Report all lines below with the word "white".

Provided data:
++++++
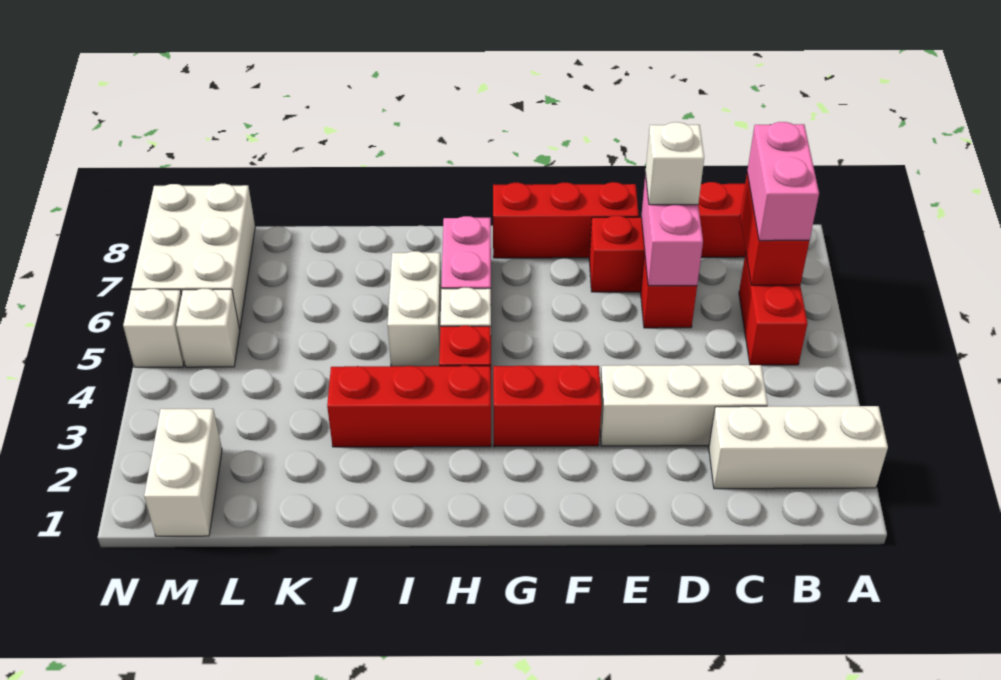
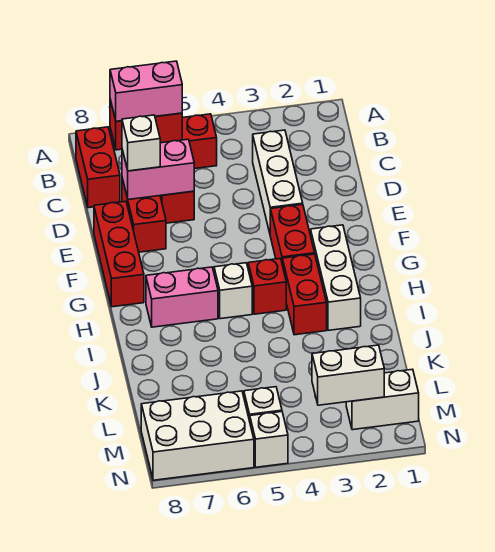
white brick A2:C2 level 1 -> white brick G2:I2 level 1
red brick H3:J3 level 1 -> red brick H3:I3 level 1
white brick I5:I6 level 1 -> white brick M2:M3 level 2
++++++
Solution:
white brick A2:C2 level 1 -> white brick G2:I2 level 1
white brick I5:I6 level 1 -> white brick M2:M3 level 2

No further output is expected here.